▶ SOURCE MATERIAL
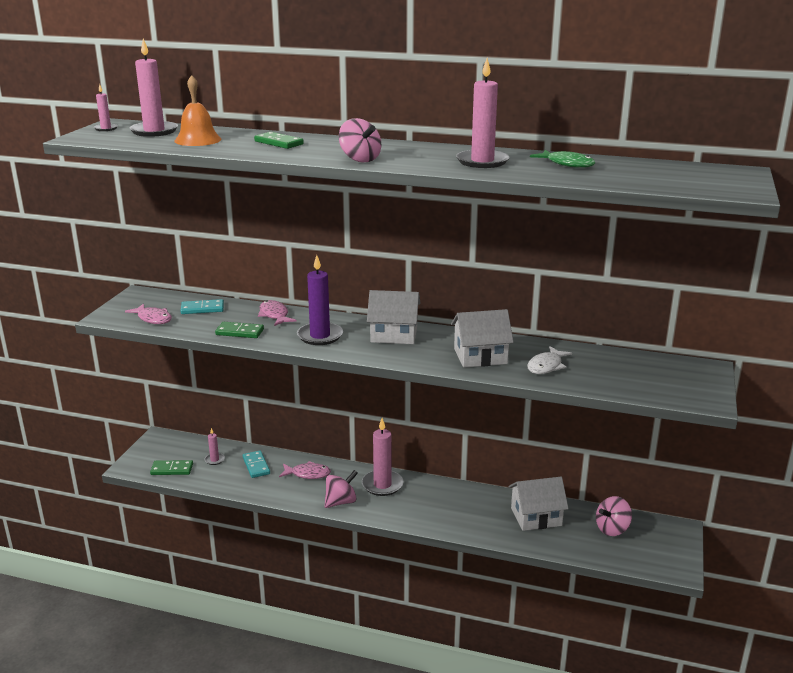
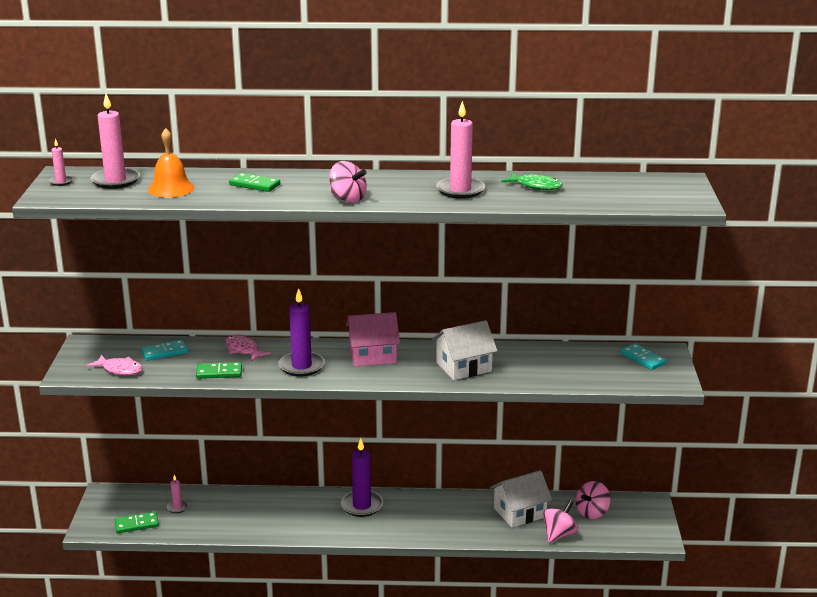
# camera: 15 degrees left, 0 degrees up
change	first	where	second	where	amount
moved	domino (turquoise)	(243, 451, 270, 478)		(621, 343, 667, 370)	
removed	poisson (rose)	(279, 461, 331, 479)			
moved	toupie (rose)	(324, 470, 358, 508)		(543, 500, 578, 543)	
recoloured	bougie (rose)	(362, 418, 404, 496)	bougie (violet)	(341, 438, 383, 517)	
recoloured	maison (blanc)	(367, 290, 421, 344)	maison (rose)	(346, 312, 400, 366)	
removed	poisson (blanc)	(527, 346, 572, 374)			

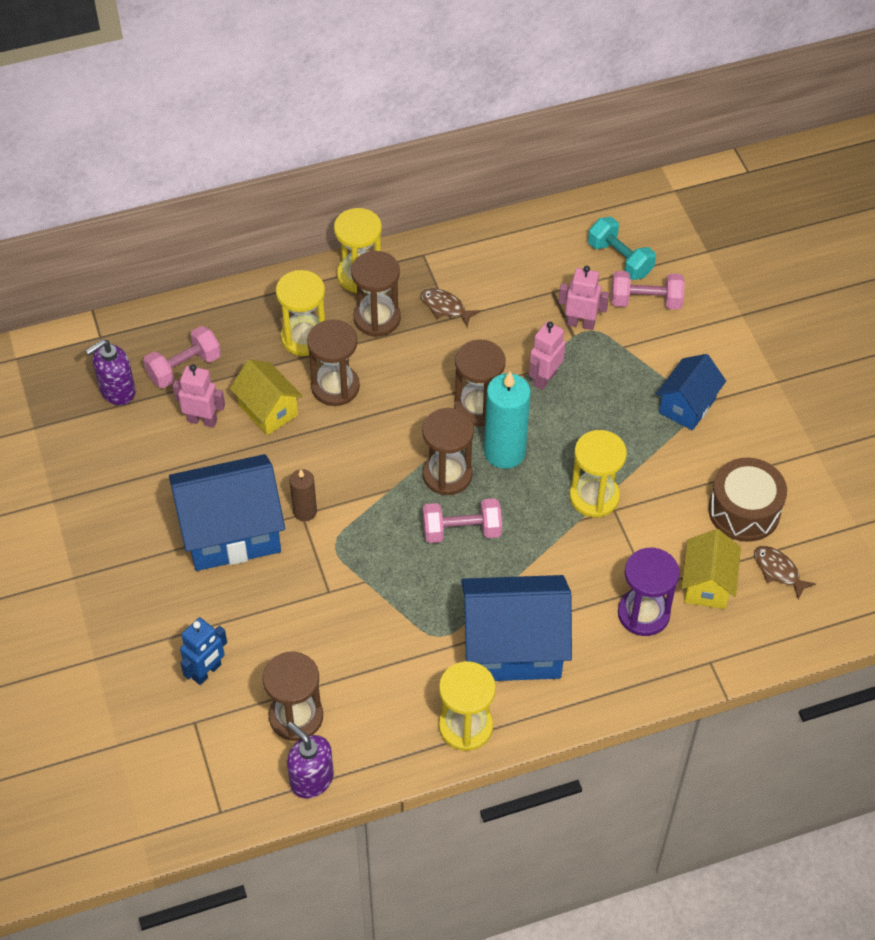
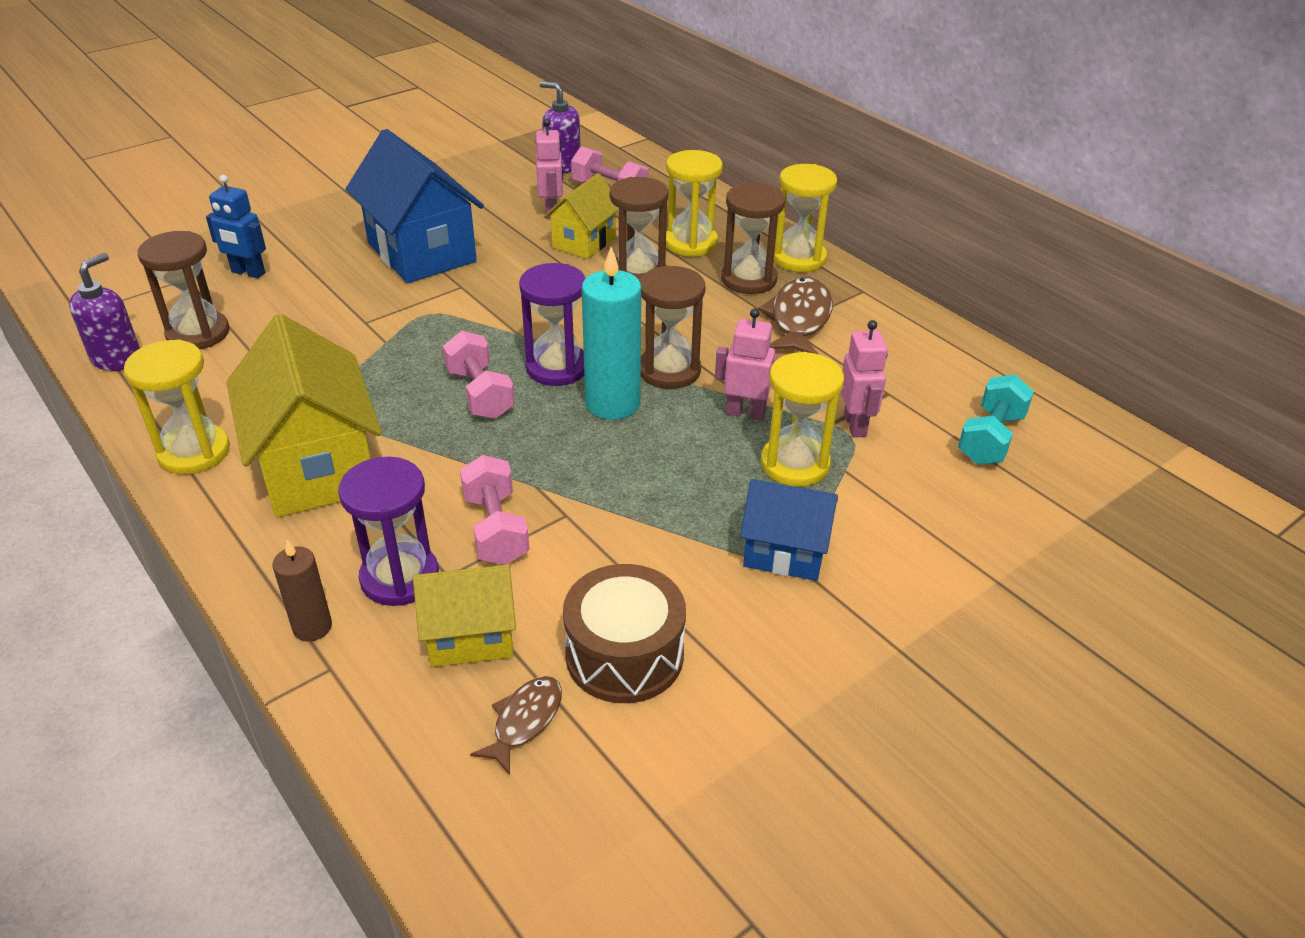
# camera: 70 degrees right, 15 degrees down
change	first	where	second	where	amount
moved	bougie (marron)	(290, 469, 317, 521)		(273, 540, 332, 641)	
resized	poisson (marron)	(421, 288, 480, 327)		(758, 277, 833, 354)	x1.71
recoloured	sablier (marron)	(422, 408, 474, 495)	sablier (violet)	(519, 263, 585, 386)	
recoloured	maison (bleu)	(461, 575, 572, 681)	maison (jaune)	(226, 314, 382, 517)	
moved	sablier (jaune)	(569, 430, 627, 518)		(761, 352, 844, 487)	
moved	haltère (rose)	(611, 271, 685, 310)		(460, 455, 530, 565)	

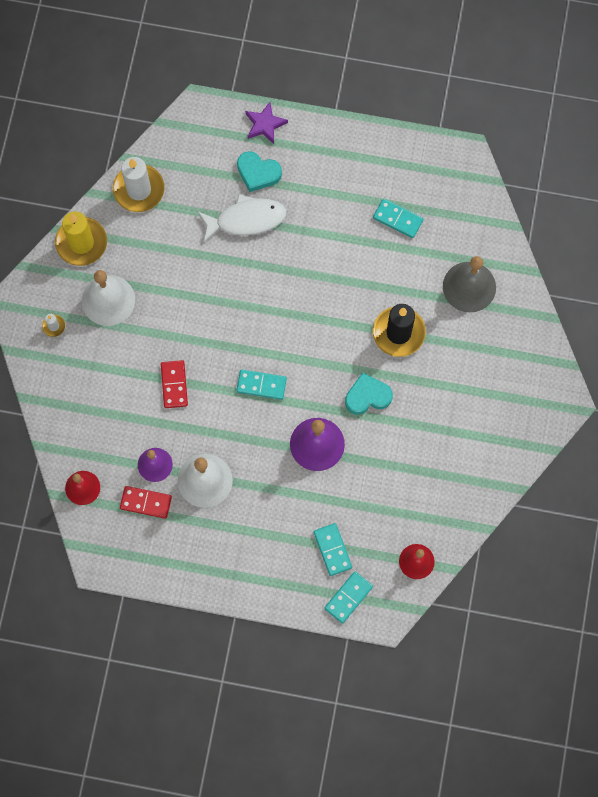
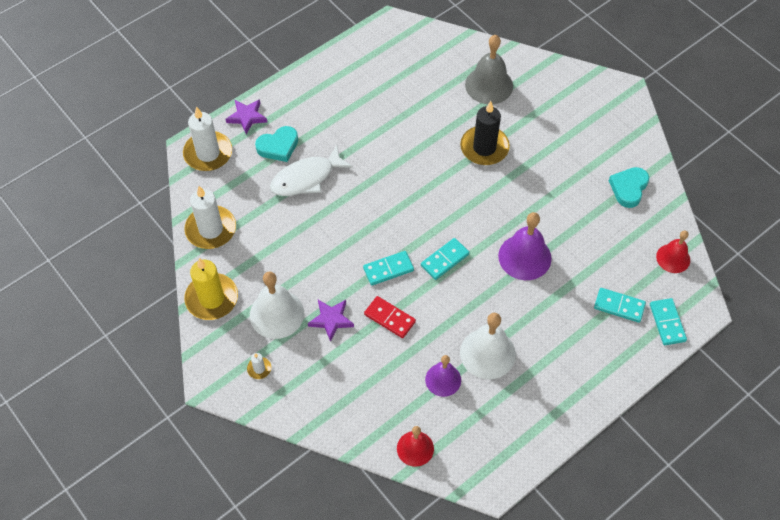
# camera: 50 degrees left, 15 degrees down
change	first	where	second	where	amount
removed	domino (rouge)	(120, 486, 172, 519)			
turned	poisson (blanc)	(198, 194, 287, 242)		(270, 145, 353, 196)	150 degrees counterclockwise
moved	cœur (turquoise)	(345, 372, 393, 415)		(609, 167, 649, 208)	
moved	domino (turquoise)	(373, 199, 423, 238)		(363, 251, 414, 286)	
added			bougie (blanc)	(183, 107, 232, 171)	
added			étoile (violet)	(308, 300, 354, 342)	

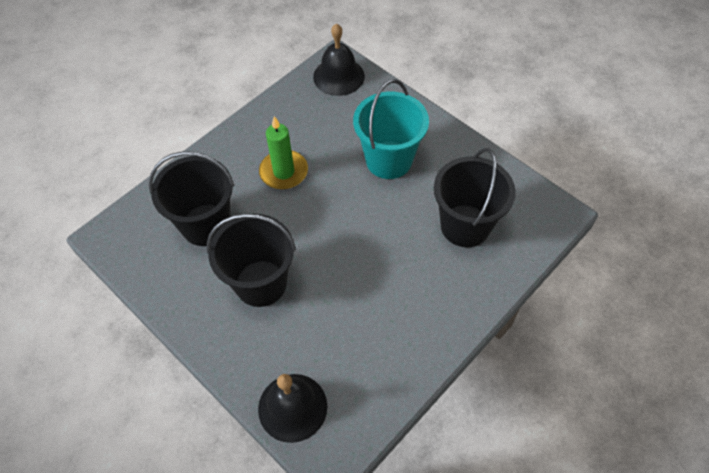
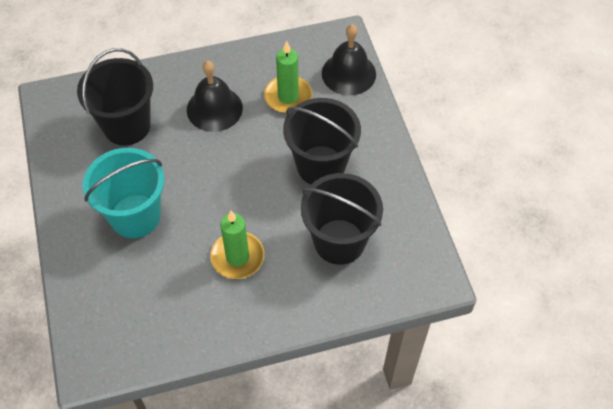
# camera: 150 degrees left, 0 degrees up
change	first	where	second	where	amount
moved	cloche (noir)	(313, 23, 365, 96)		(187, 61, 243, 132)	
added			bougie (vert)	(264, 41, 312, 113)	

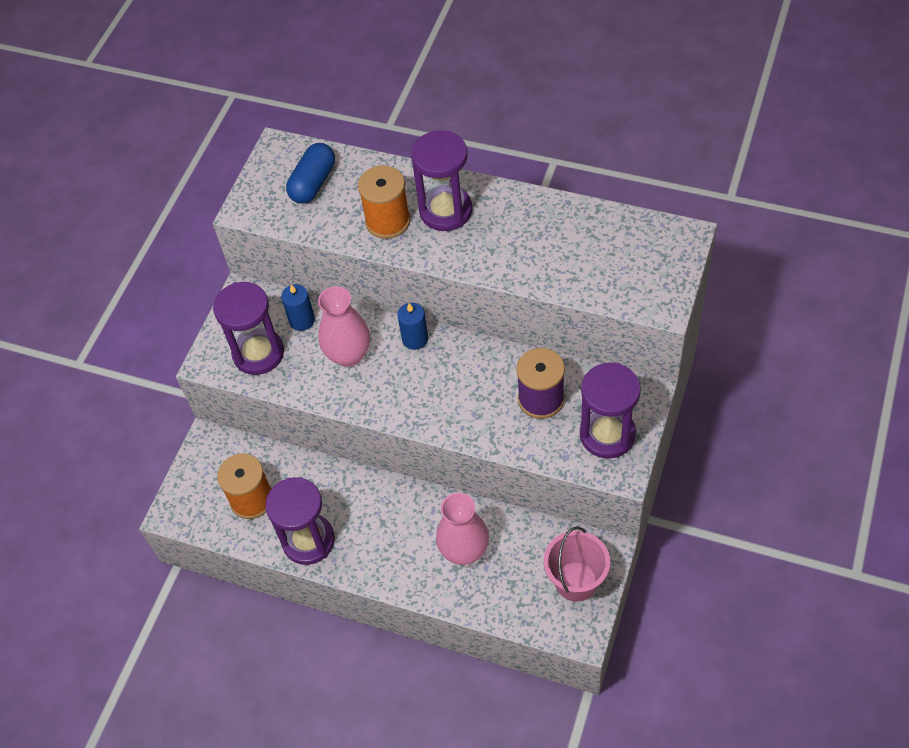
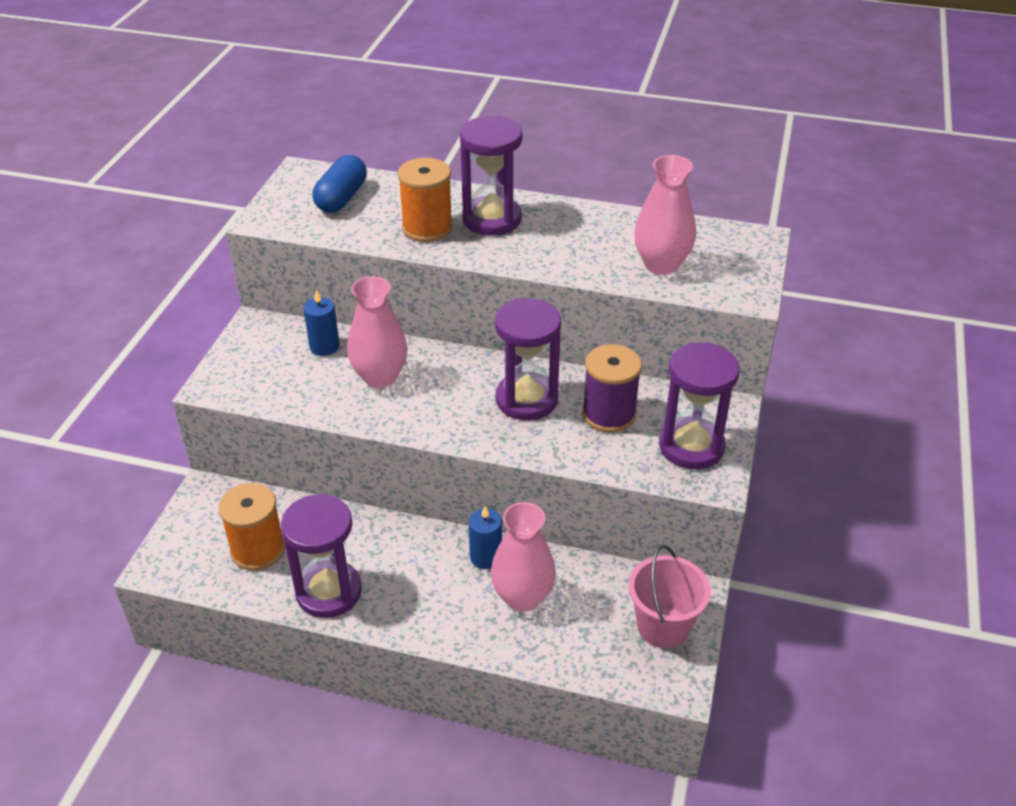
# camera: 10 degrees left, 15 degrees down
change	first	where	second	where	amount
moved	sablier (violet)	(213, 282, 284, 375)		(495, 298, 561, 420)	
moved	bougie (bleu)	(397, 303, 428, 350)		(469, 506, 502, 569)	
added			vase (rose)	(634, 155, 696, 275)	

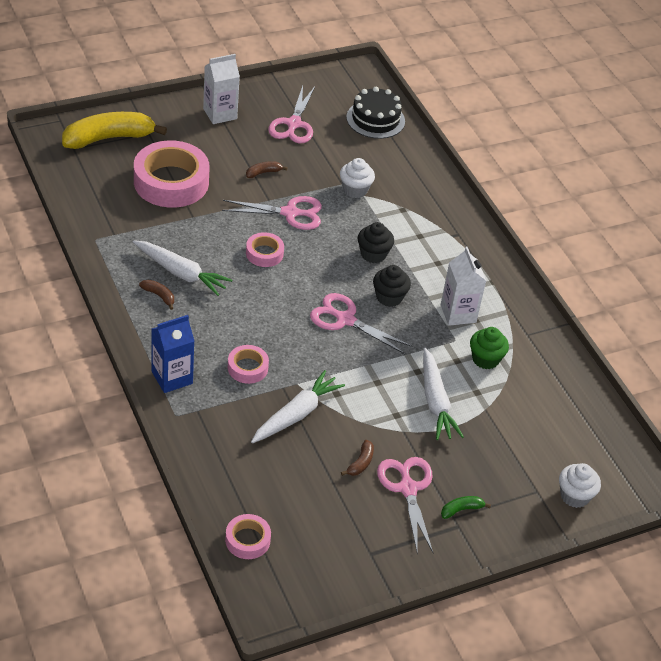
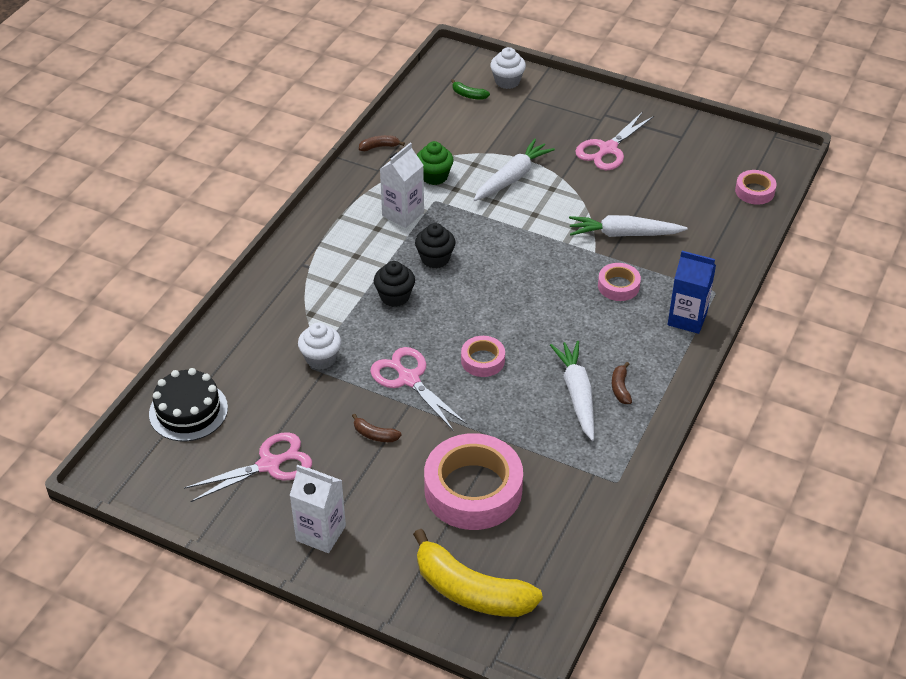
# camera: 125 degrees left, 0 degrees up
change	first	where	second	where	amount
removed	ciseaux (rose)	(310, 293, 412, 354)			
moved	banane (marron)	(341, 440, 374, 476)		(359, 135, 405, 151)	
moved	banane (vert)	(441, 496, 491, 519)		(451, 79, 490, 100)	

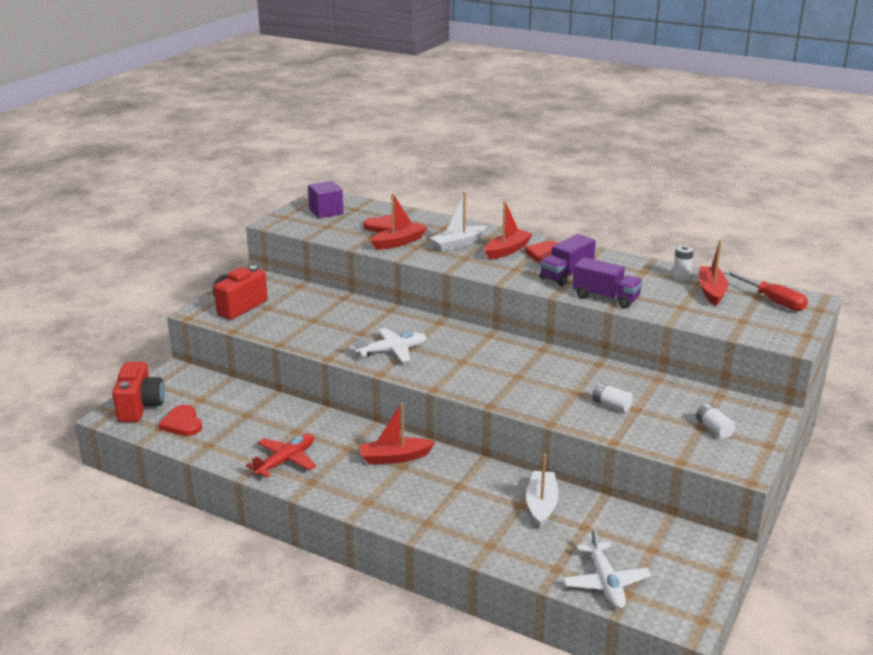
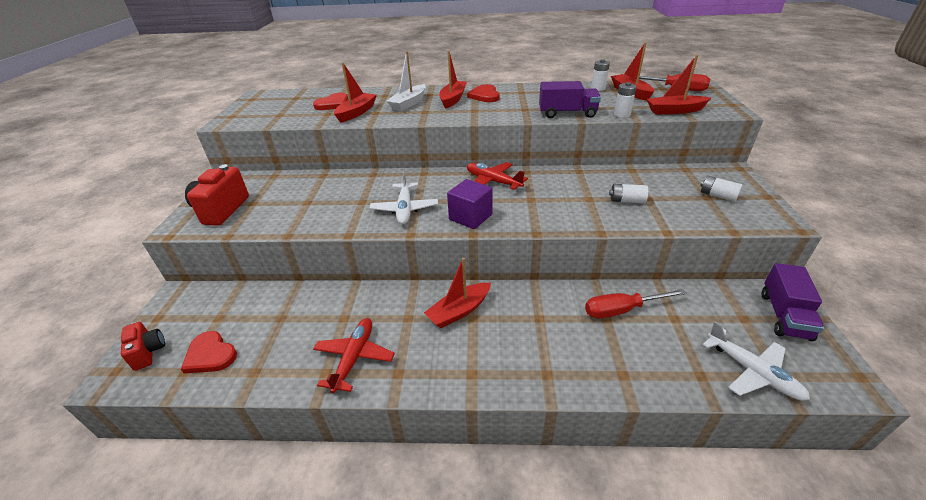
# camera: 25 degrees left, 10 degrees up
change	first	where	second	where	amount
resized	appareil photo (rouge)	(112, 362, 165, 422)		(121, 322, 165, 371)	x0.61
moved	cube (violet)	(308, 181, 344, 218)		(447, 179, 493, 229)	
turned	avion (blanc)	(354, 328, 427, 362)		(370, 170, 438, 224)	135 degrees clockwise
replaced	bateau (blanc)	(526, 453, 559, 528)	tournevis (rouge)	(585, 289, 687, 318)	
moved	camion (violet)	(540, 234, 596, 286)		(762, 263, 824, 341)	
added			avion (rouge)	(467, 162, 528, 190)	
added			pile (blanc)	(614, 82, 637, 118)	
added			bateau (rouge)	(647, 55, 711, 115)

▶ PROBLEM STATEMENT
For the listing above, print only the lines starting at the line containing "343, 667, 370)" and ending at the line containing "312, 400, 366)", exactly, both included.

▶ REPLY TO THE EXERCISE
moved	domino (turquoise)	(243, 451, 270, 478)		(621, 343, 667, 370)	
removed	poisson (rose)	(279, 461, 331, 479)			
moved	toupie (rose)	(324, 470, 358, 508)		(543, 500, 578, 543)	
recoloured	bougie (rose)	(362, 418, 404, 496)	bougie (violet)	(341, 438, 383, 517)	
recoloured	maison (blanc)	(367, 290, 421, 344)	maison (rose)	(346, 312, 400, 366)	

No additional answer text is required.